__Source data__.
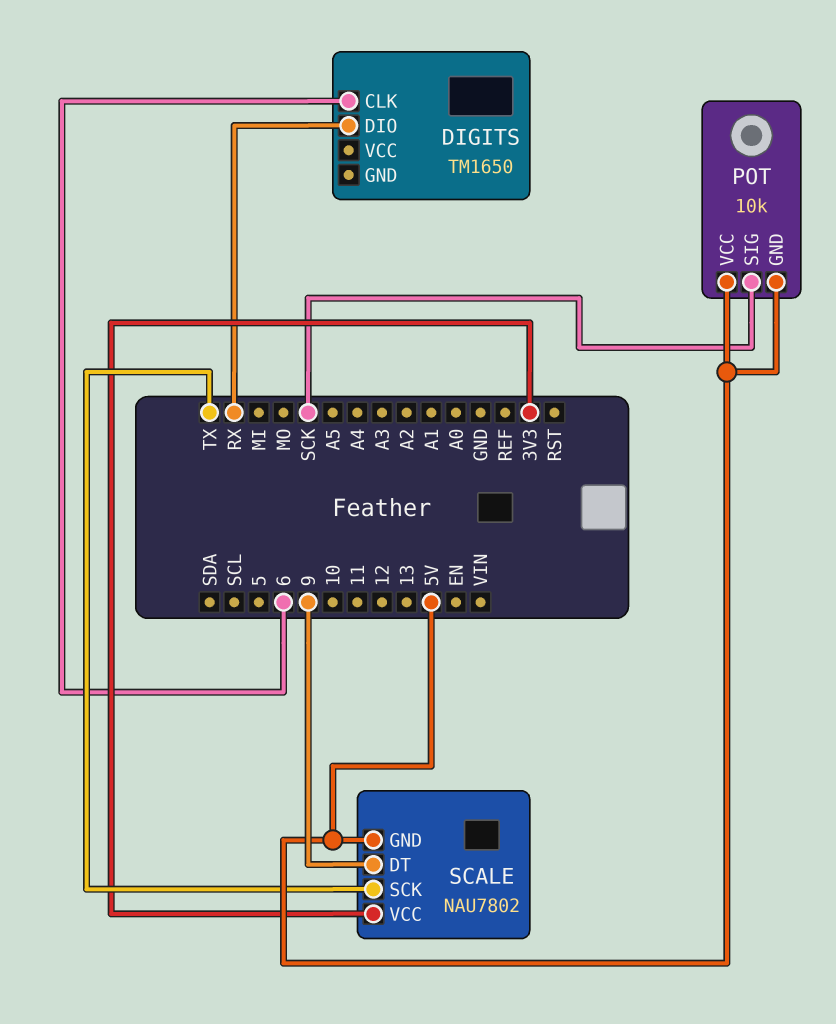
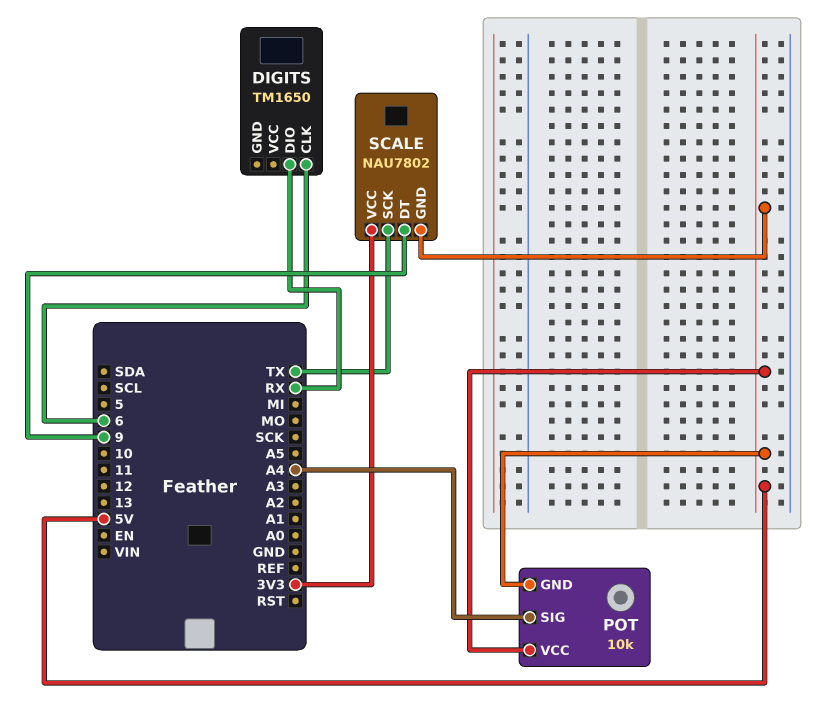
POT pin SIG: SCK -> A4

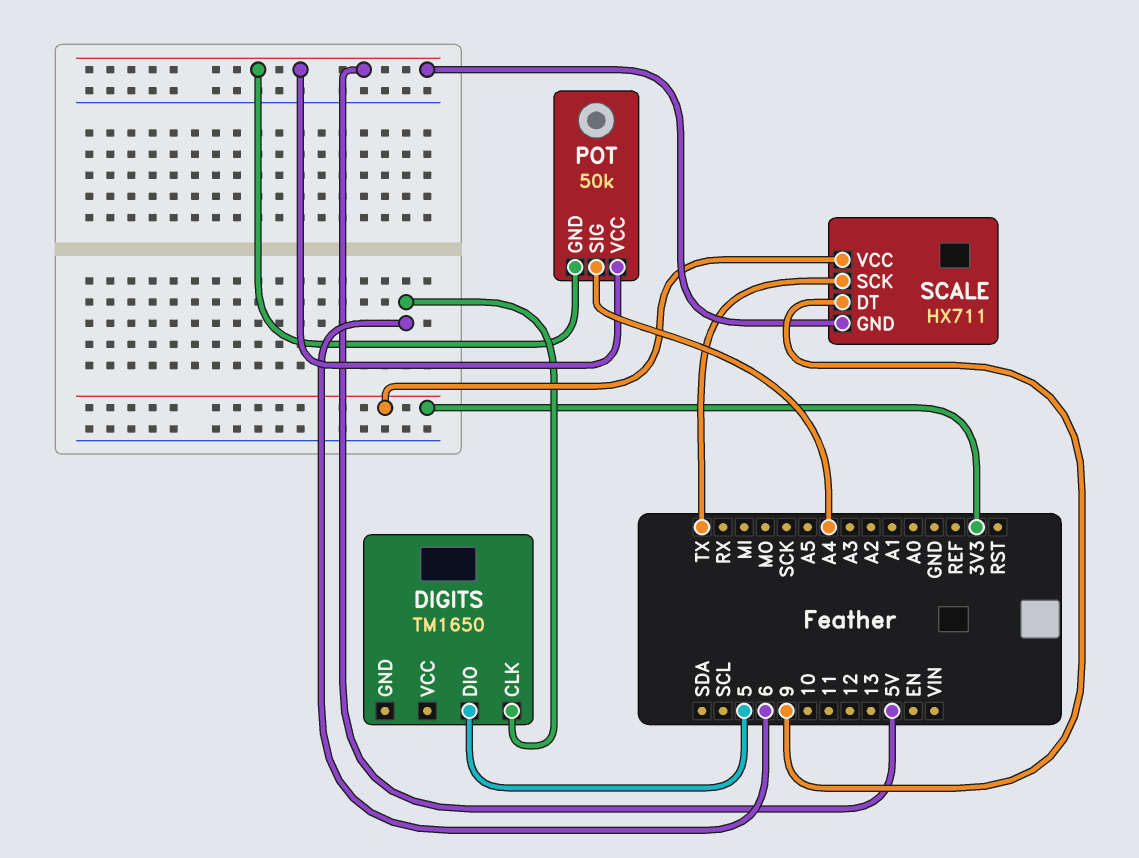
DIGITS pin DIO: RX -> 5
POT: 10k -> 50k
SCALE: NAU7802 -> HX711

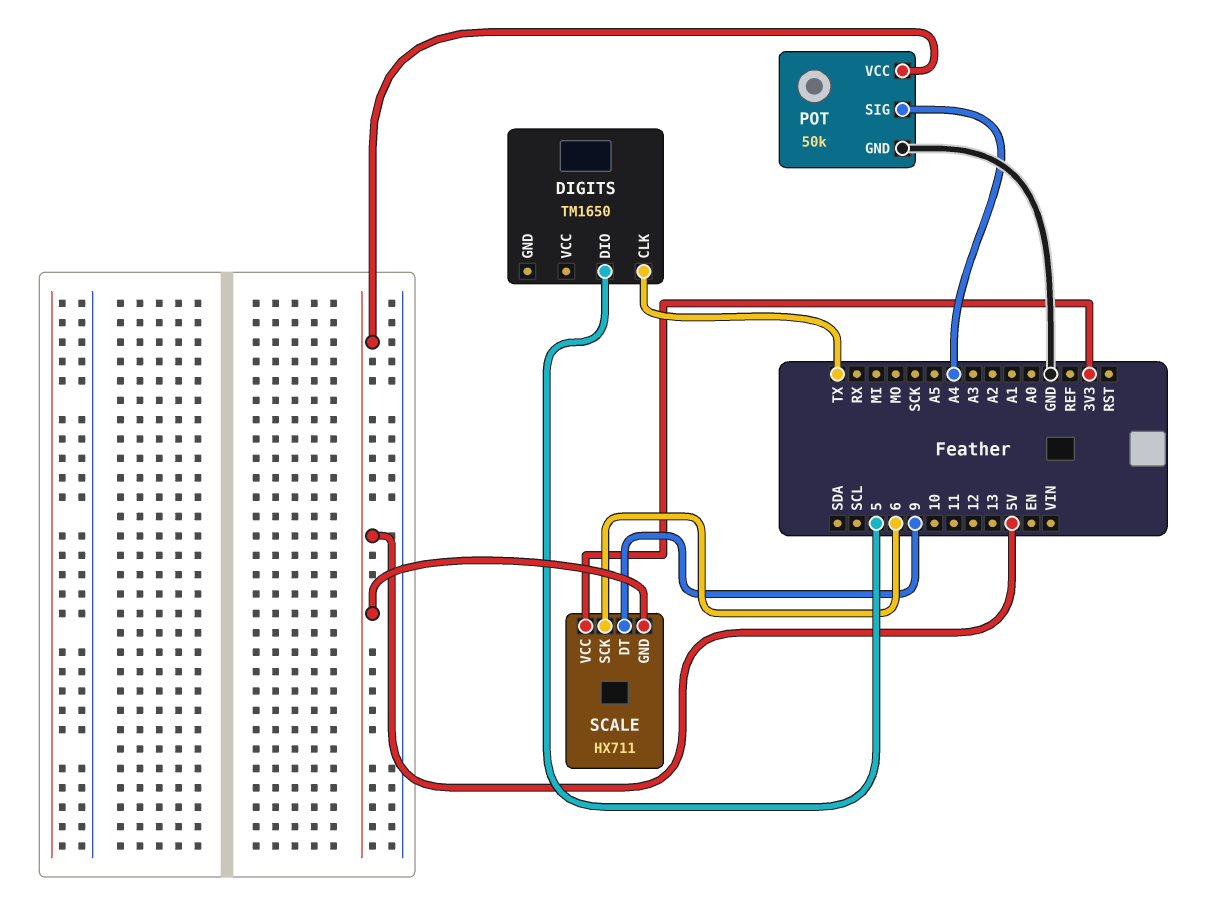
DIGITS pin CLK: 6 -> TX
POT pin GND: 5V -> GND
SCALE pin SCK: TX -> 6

__Problem requirements__. Copy each line of the records that has "DIGITS" in it.

__Solution below__.
DIGITS pin DIO: RX -> 5
DIGITS pin CLK: 6 -> TX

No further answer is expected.